### DIRECTIVE:
Wherever a picture appears in the data below, omit it, and restate everything else word for word.

[PROVIDED DATA — start]

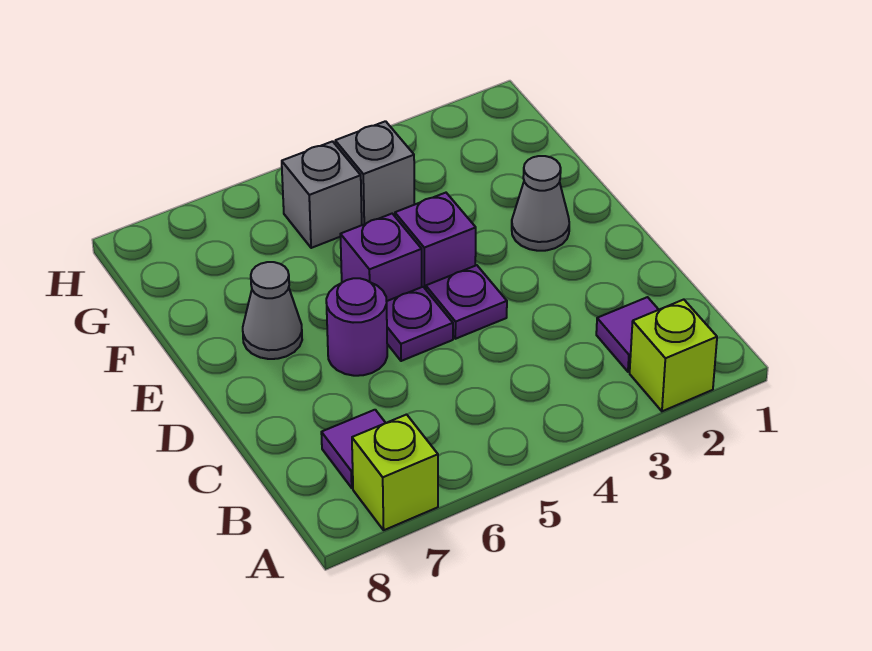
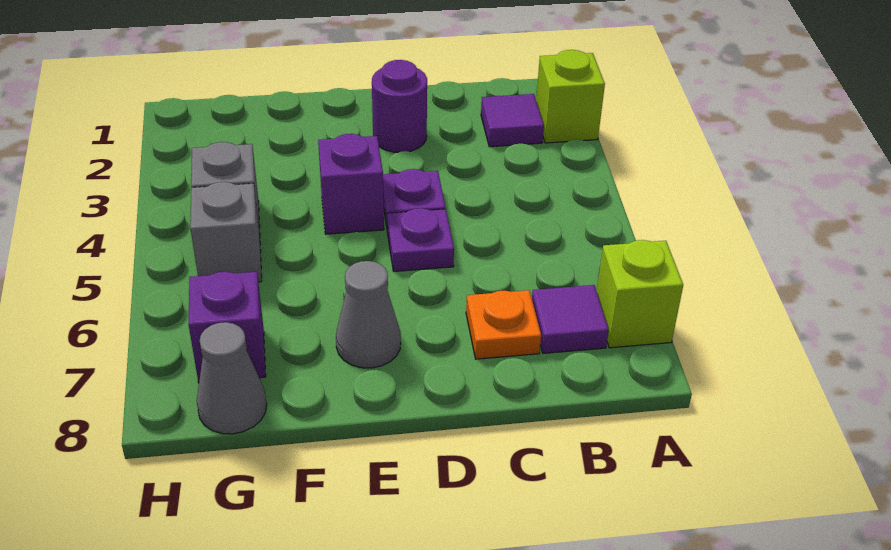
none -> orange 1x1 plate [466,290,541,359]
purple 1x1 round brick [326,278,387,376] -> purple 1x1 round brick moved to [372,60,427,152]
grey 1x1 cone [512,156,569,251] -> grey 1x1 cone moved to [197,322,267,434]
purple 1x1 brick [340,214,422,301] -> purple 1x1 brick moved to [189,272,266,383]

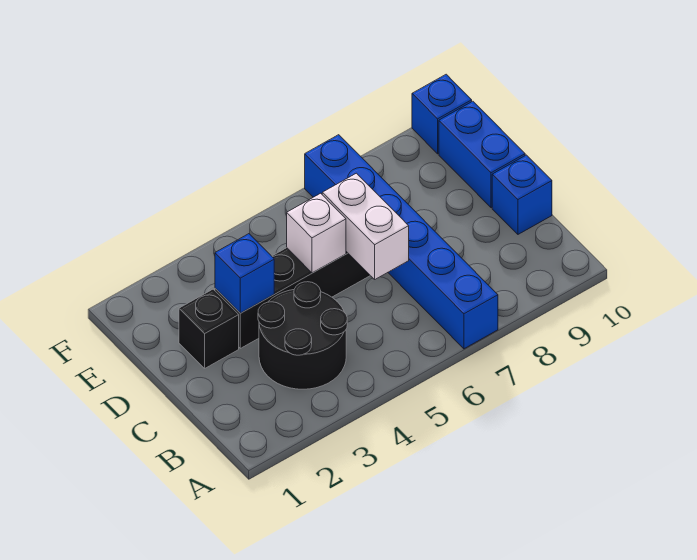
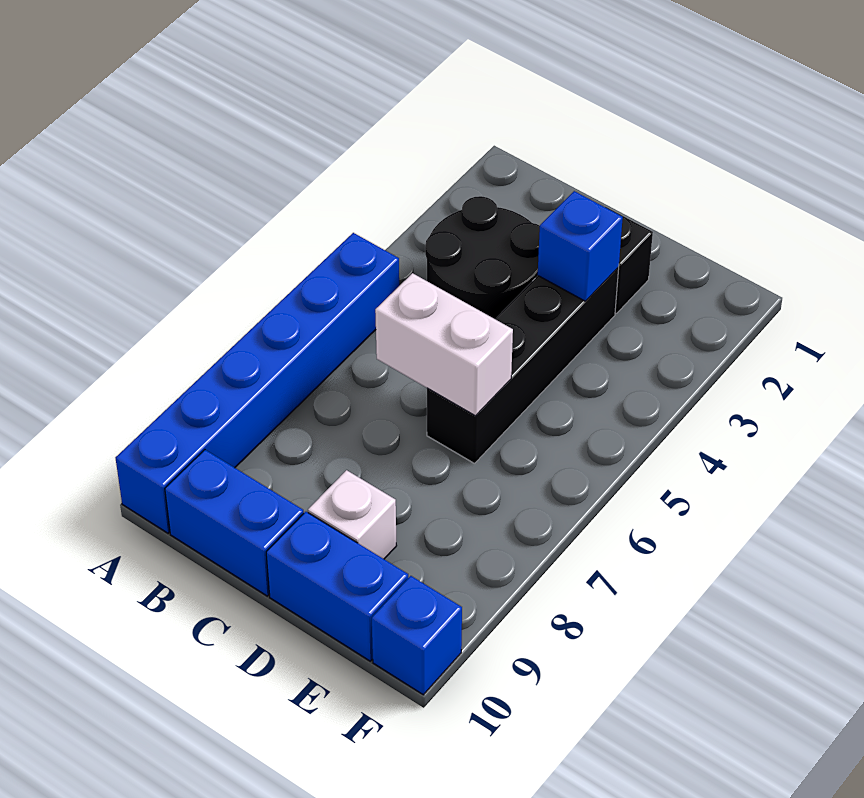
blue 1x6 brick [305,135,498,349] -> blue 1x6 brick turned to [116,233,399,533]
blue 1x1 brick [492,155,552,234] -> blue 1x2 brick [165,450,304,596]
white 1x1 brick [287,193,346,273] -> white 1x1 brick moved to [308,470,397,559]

[PROVIDED DATA — finish]

### EXERCISE ANSWER:
none -> orange 1x1 plate [466,290,541,359]
purple 1x1 round brick [326,278,387,376] -> purple 1x1 round brick moved to [372,60,427,152]
grey 1x1 cone [512,156,569,251] -> grey 1x1 cone moved to [197,322,267,434]
purple 1x1 brick [340,214,422,301] -> purple 1x1 brick moved to [189,272,266,383]

blue 1x6 brick [305,135,498,349] -> blue 1x6 brick turned to [116,233,399,533]
blue 1x1 brick [492,155,552,234] -> blue 1x2 brick [165,450,304,596]
white 1x1 brick [287,193,346,273] -> white 1x1 brick moved to [308,470,397,559]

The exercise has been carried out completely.